Collected data entries:

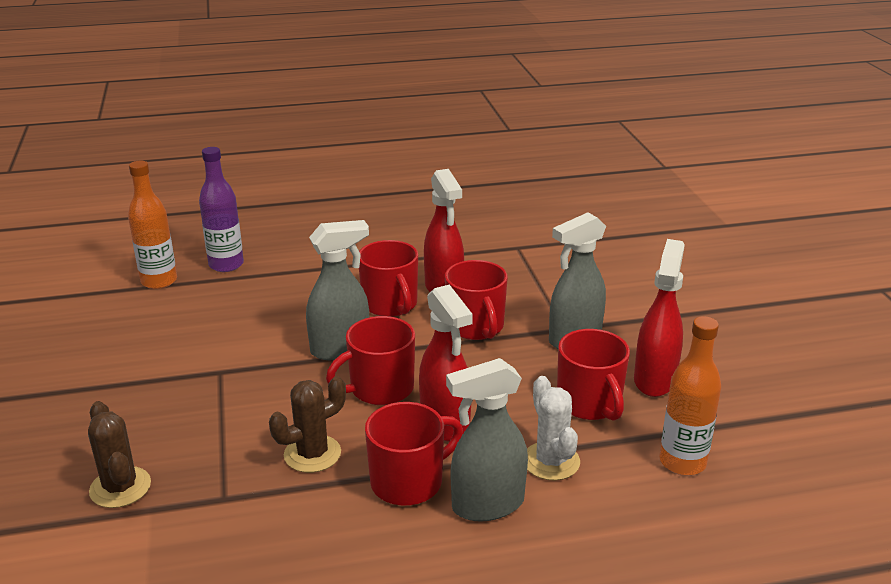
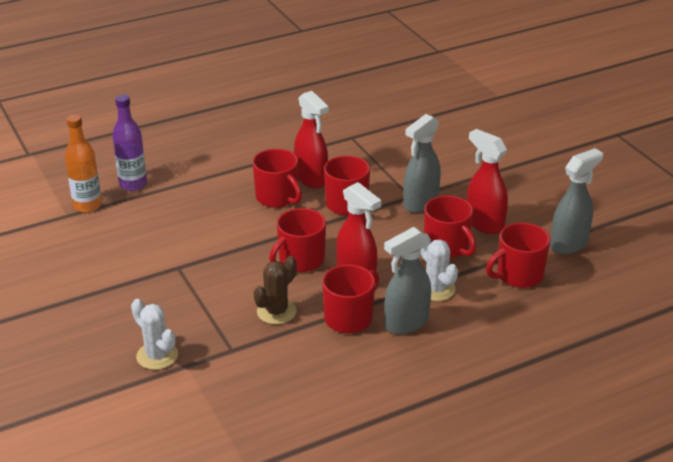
camera: 15 degrees left, 5 degrees up
(120, 487) = (157, 356): brown cactus -> white cactus
(341, 349) = (258, 236): grey spray bottle -> grey spray bottle (569, 244)
(654, 379) = (484, 224): red spray bottle -> red spray bottle turned 45 degrees counterclockwise
(682, 462) = (518, 275): orange bottle -> red mug

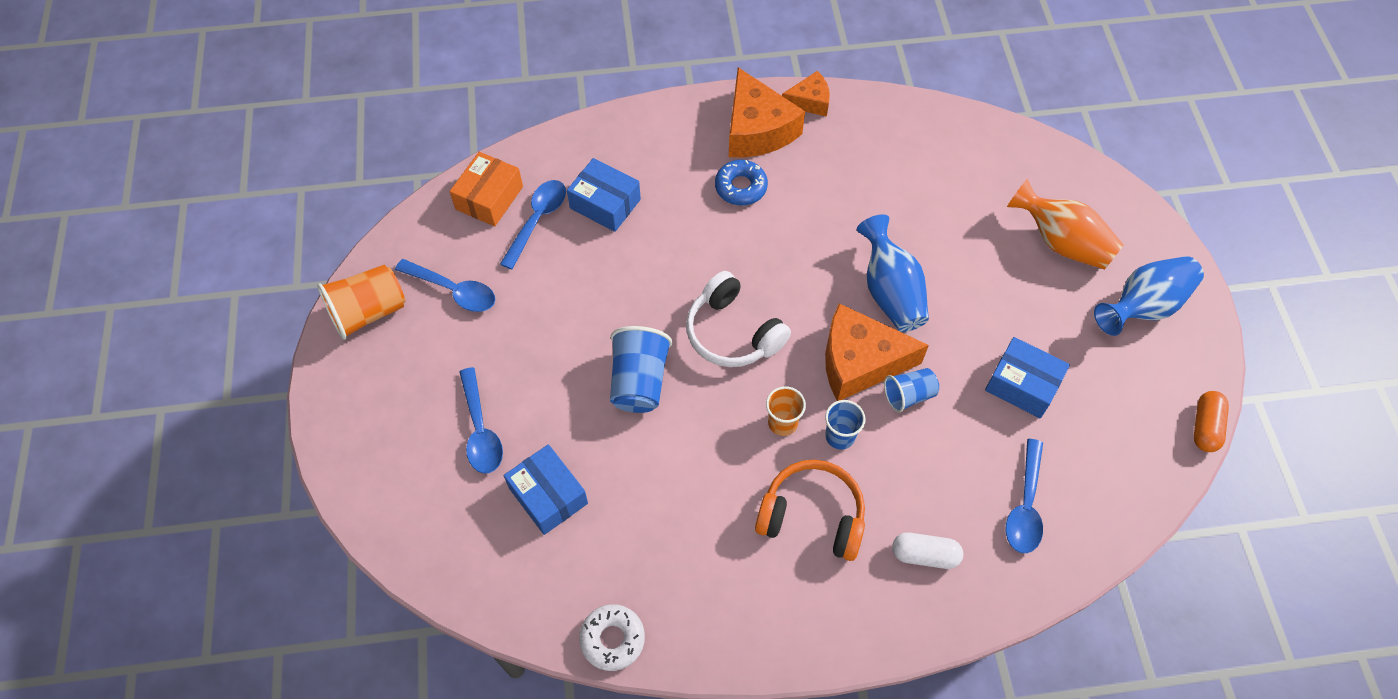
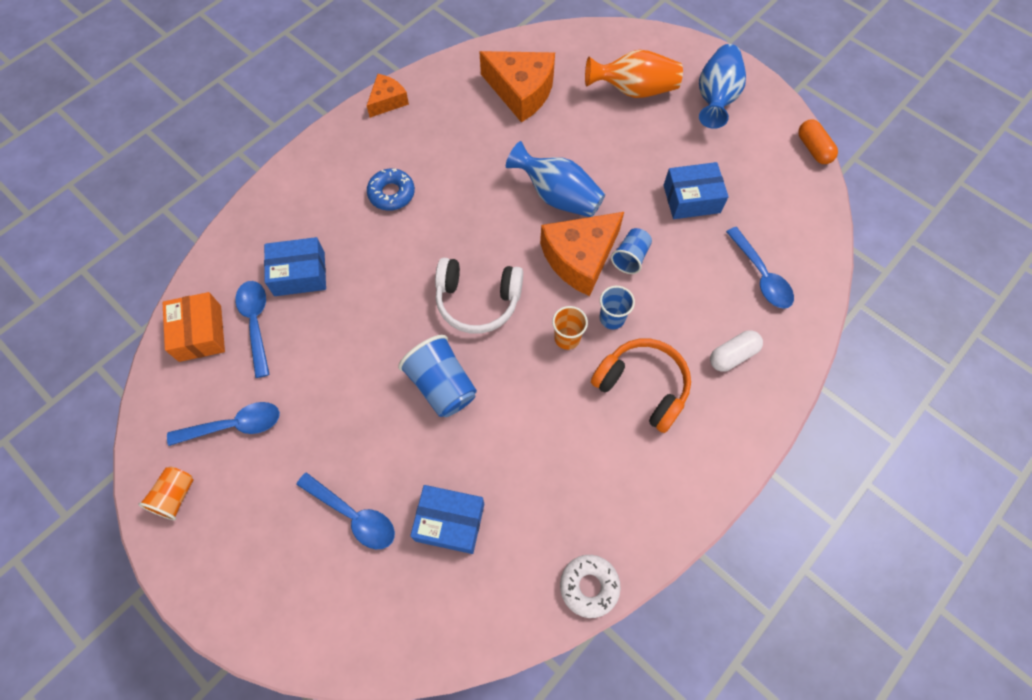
camera: 40 degrees left, 5 degrees up
(368, 312) = (175, 496): orange cup -> orange cup, size x0.62
(757, 129) = (367, 145): orange cheese -> orange cheese (521, 91)
(812, 516) = (642, 387): orange headphones -> orange headphones turned 60 degrees clockwise

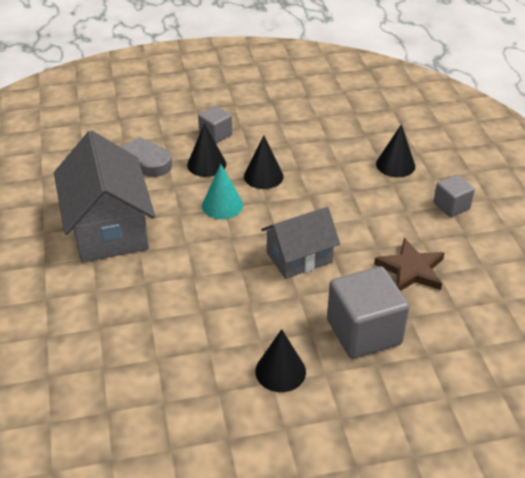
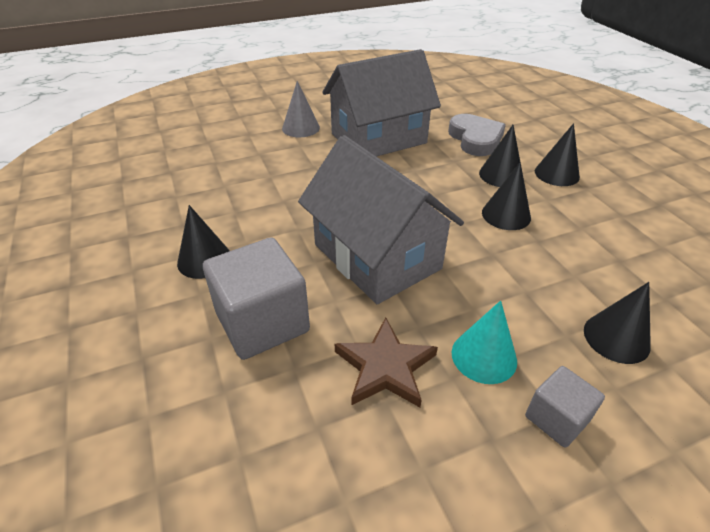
camera: 80 degrees right, 0 degrees up
(55, 287) = (301, 128): none -> grey cone
(215, 134) = (556, 174): grey cube -> black cone
(222, 205) = (440, 193): turquoise cone -> turquoise cone (484, 356)
(299, 257) = (376, 256): grey house -> grey house, size x1.64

> _DIRECTIONS FOR THIS TASK_: Exactly as written above, retype the lines starting at the one holding "(341, 349) = (258, 236): grey" and ending at the one holding "(215, 134) = (556, 174): grey", both included, but not the pictures.

> _WRITTEN SOLUTION_:
(341, 349) = (258, 236): grey spray bottle -> grey spray bottle (569, 244)
(654, 379) = (484, 224): red spray bottle -> red spray bottle turned 45 degrees counterclockwise
(682, 462) = (518, 275): orange bottle -> red mug

camera: 40 degrees left, 5 degrees up
(368, 312) = (175, 496): orange cup -> orange cup, size x0.62
(757, 129) = (367, 145): orange cheese -> orange cheese (521, 91)
(812, 516) = (642, 387): orange headphones -> orange headphones turned 60 degrees clockwise

camera: 80 degrees right, 0 degrees up
(55, 287) = (301, 128): none -> grey cone
(215, 134) = (556, 174): grey cube -> black cone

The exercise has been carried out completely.